> _Problem to work on_
Below this sentence is a listing; return exactly its lines from the one with "C1: 68nF (+9V, GND) -> 22nF (+9V, GND)" to the one with "C2: 22nF (GND, VSW) -> 68nF (GND, VSW)", both kept, and nothing more.

> _Input for this task_
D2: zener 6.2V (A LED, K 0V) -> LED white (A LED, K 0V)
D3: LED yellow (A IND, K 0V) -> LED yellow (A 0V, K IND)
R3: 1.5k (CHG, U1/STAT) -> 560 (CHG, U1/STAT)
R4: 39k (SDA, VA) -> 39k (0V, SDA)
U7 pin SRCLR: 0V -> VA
...
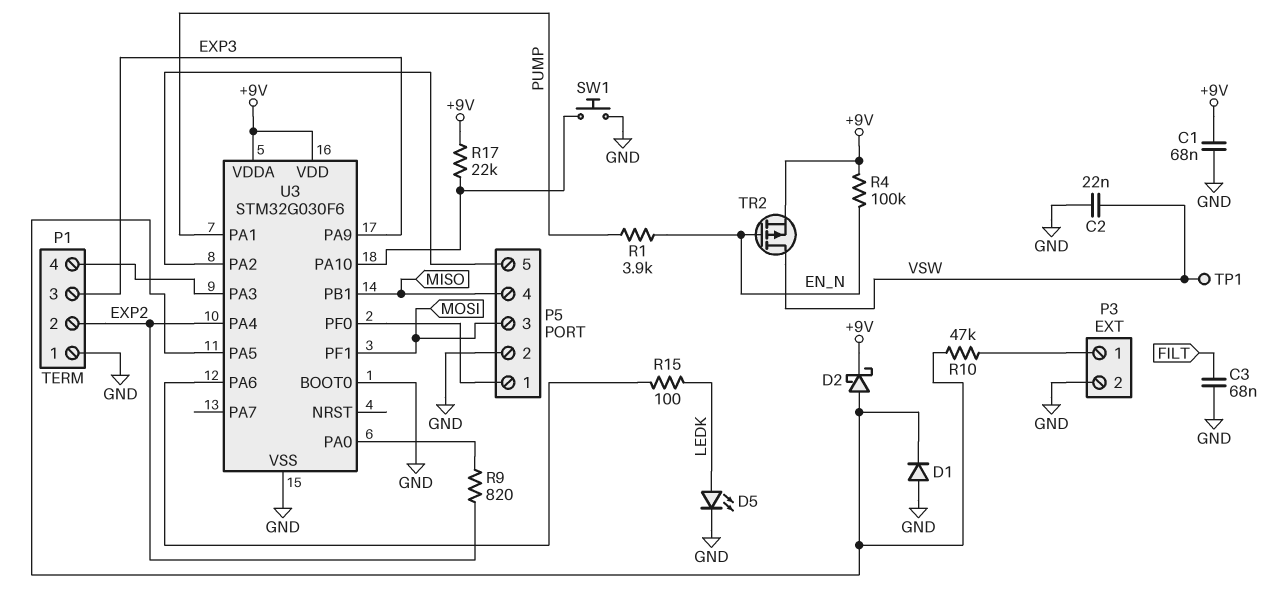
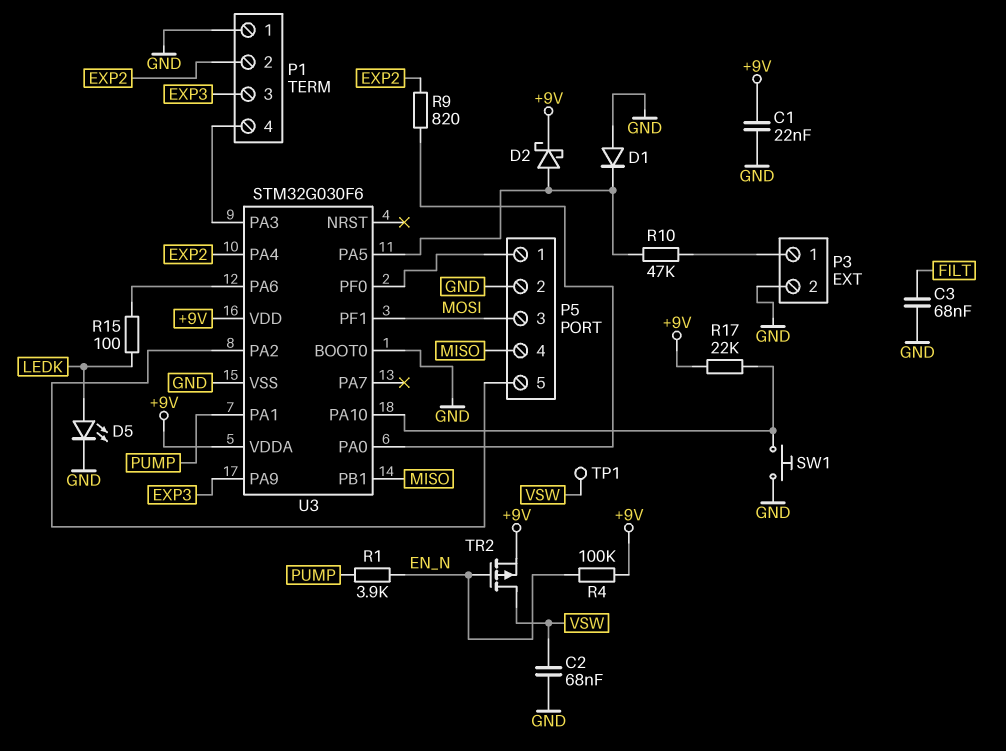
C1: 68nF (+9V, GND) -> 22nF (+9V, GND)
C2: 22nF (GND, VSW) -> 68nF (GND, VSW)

> _Written response_
C1: 68nF (+9V, GND) -> 22nF (+9V, GND)
C2: 22nF (GND, VSW) -> 68nF (GND, VSW)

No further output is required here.